- RECORDS FOR THE TASK:
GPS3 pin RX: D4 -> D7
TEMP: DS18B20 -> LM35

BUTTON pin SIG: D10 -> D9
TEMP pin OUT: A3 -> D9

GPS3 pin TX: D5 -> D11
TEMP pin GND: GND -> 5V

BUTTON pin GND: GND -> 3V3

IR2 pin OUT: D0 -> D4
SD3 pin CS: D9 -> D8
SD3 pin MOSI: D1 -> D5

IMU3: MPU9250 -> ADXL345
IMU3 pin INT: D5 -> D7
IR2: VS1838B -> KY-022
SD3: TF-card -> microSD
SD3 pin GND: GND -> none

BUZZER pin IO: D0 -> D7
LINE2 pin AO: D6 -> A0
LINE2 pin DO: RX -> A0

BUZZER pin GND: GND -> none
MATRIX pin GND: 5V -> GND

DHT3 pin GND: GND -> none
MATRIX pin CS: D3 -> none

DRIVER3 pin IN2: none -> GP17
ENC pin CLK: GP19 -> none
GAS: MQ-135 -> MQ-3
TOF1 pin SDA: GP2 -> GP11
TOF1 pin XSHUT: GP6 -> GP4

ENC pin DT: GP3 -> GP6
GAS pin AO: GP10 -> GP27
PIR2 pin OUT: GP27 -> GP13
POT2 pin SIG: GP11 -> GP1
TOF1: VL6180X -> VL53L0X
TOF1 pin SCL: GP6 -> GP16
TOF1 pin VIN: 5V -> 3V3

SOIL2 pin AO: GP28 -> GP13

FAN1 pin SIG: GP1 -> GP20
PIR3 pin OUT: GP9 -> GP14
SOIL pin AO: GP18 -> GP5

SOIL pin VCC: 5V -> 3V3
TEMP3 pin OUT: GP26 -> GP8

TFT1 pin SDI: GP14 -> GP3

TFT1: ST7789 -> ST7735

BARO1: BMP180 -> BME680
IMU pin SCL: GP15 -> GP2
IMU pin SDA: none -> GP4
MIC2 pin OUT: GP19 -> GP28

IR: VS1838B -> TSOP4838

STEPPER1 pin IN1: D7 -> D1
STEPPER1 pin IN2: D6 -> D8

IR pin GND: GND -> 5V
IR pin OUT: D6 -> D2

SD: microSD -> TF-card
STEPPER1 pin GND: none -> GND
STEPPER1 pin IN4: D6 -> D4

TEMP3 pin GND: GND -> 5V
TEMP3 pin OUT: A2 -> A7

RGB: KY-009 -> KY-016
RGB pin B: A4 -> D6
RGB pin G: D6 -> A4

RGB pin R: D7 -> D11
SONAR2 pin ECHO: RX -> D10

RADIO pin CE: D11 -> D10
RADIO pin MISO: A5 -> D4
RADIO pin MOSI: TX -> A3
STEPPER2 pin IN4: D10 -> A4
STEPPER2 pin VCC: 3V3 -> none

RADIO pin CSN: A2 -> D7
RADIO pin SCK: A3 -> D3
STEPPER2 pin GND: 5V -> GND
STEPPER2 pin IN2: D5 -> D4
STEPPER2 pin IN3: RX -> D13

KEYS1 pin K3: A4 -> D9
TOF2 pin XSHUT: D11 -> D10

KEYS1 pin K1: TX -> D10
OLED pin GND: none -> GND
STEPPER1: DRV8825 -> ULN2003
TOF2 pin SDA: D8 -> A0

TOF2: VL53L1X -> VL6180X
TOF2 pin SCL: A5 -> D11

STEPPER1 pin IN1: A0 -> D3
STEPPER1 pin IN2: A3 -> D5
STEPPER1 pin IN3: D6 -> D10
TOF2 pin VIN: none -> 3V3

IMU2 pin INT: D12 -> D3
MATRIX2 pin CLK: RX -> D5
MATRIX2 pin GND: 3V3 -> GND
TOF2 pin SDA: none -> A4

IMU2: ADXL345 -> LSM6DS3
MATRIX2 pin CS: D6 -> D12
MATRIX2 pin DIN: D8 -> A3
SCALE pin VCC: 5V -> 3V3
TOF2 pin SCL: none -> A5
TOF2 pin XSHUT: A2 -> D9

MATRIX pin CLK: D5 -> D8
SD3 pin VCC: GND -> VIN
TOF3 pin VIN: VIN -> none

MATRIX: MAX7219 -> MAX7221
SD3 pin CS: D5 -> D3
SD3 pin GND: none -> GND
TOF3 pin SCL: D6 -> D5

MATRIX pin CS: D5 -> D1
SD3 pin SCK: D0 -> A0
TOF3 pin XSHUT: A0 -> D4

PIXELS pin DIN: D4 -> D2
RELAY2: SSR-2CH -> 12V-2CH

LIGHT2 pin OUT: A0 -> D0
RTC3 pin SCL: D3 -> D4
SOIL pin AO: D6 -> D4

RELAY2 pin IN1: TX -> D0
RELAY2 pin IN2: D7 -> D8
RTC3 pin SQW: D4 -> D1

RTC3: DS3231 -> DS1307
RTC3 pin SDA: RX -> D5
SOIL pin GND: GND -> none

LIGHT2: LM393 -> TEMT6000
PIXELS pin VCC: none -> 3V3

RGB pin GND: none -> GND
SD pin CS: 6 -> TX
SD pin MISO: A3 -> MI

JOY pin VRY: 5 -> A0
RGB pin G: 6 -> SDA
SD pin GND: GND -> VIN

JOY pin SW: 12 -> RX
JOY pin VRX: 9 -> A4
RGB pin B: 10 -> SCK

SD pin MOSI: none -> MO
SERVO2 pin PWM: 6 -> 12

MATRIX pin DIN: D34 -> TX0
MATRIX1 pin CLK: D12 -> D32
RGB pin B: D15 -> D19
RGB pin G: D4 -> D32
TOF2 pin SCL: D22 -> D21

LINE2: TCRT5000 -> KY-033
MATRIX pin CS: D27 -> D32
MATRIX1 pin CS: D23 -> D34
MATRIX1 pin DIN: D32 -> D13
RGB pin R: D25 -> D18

- EXERCISE: Repeat every record exactly, so that nothing is lost or altered.

- WRITTEN SOLUTION:
GPS3 pin RX: D4 -> D7
TEMP: DS18B20 -> LM35

BUTTON pin SIG: D10 -> D9
TEMP pin OUT: A3 -> D9

GPS3 pin TX: D5 -> D11
TEMP pin GND: GND -> 5V

BUTTON pin GND: GND -> 3V3

IR2 pin OUT: D0 -> D4
SD3 pin CS: D9 -> D8
SD3 pin MOSI: D1 -> D5

IMU3: MPU9250 -> ADXL345
IMU3 pin INT: D5 -> D7
IR2: VS1838B -> KY-022
SD3: TF-card -> microSD
SD3 pin GND: GND -> none

BUZZER pin IO: D0 -> D7
LINE2 pin AO: D6 -> A0
LINE2 pin DO: RX -> A0

BUZZER pin GND: GND -> none
MATRIX pin GND: 5V -> GND

DHT3 pin GND: GND -> none
MATRIX pin CS: D3 -> none

DRIVER3 pin IN2: none -> GP17
ENC pin CLK: GP19 -> none
GAS: MQ-135 -> MQ-3
TOF1 pin SDA: GP2 -> GP11
TOF1 pin XSHUT: GP6 -> GP4

ENC pin DT: GP3 -> GP6
GAS pin AO: GP10 -> GP27
PIR2 pin OUT: GP27 -> GP13
POT2 pin SIG: GP11 -> GP1
TOF1: VL6180X -> VL53L0X
TOF1 pin SCL: GP6 -> GP16
TOF1 pin VIN: 5V -> 3V3

SOIL2 pin AO: GP28 -> GP13

FAN1 pin SIG: GP1 -> GP20
PIR3 pin OUT: GP9 -> GP14
SOIL pin AO: GP18 -> GP5

SOIL pin VCC: 5V -> 3V3
TEMP3 pin OUT: GP26 -> GP8

TFT1 pin SDI: GP14 -> GP3

TFT1: ST7789 -> ST7735

BARO1: BMP180 -> BME680
IMU pin SCL: GP15 -> GP2
IMU pin SDA: none -> GP4
MIC2 pin OUT: GP19 -> GP28

IR: VS1838B -> TSOP4838

STEPPER1 pin IN1: D7 -> D1
STEPPER1 pin IN2: D6 -> D8

IR pin GND: GND -> 5V
IR pin OUT: D6 -> D2

SD: microSD -> TF-card
STEPPER1 pin GND: none -> GND
STEPPER1 pin IN4: D6 -> D4

TEMP3 pin GND: GND -> 5V
TEMP3 pin OUT: A2 -> A7

RGB: KY-009 -> KY-016
RGB pin B: A4 -> D6
RGB pin G: D6 -> A4

RGB pin R: D7 -> D11
SONAR2 pin ECHO: RX -> D10

RADIO pin CE: D11 -> D10
RADIO pin MISO: A5 -> D4
RADIO pin MOSI: TX -> A3
STEPPER2 pin IN4: D10 -> A4
STEPPER2 pin VCC: 3V3 -> none

RADIO pin CSN: A2 -> D7
RADIO pin SCK: A3 -> D3
STEPPER2 pin GND: 5V -> GND
STEPPER2 pin IN2: D5 -> D4
STEPPER2 pin IN3: RX -> D13

KEYS1 pin K3: A4 -> D9
TOF2 pin XSHUT: D11 -> D10

KEYS1 pin K1: TX -> D10
OLED pin GND: none -> GND
STEPPER1: DRV8825 -> ULN2003
TOF2 pin SDA: D8 -> A0

TOF2: VL53L1X -> VL6180X
TOF2 pin SCL: A5 -> D11

STEPPER1 pin IN1: A0 -> D3
STEPPER1 pin IN2: A3 -> D5
STEPPER1 pin IN3: D6 -> D10
TOF2 pin VIN: none -> 3V3

IMU2 pin INT: D12 -> D3
MATRIX2 pin CLK: RX -> D5
MATRIX2 pin GND: 3V3 -> GND
TOF2 pin SDA: none -> A4

IMU2: ADXL345 -> LSM6DS3
MATRIX2 pin CS: D6 -> D12
MATRIX2 pin DIN: D8 -> A3
SCALE pin VCC: 5V -> 3V3
TOF2 pin SCL: none -> A5
TOF2 pin XSHUT: A2 -> D9

MATRIX pin CLK: D5 -> D8
SD3 pin VCC: GND -> VIN
TOF3 pin VIN: VIN -> none

MATRIX: MAX7219 -> MAX7221
SD3 pin CS: D5 -> D3
SD3 pin GND: none -> GND
TOF3 pin SCL: D6 -> D5

MATRIX pin CS: D5 -> D1
SD3 pin SCK: D0 -> A0
TOF3 pin XSHUT: A0 -> D4

PIXELS pin DIN: D4 -> D2
RELAY2: SSR-2CH -> 12V-2CH

LIGHT2 pin OUT: A0 -> D0
RTC3 pin SCL: D3 -> D4
SOIL pin AO: D6 -> D4

RELAY2 pin IN1: TX -> D0
RELAY2 pin IN2: D7 -> D8
RTC3 pin SQW: D4 -> D1

RTC3: DS3231 -> DS1307
RTC3 pin SDA: RX -> D5
SOIL pin GND: GND -> none

LIGHT2: LM393 -> TEMT6000
PIXELS pin VCC: none -> 3V3

RGB pin GND: none -> GND
SD pin CS: 6 -> TX
SD pin MISO: A3 -> MI

JOY pin VRY: 5 -> A0
RGB pin G: 6 -> SDA
SD pin GND: GND -> VIN

JOY pin SW: 12 -> RX
JOY pin VRX: 9 -> A4
RGB pin B: 10 -> SCK

SD pin MOSI: none -> MO
SERVO2 pin PWM: 6 -> 12

MATRIX pin DIN: D34 -> TX0
MATRIX1 pin CLK: D12 -> D32
RGB pin B: D15 -> D19
RGB pin G: D4 -> D32
TOF2 pin SCL: D22 -> D21

LINE2: TCRT5000 -> KY-033
MATRIX pin CS: D27 -> D32
MATRIX1 pin CS: D23 -> D34
MATRIX1 pin DIN: D32 -> D13
RGB pin R: D25 -> D18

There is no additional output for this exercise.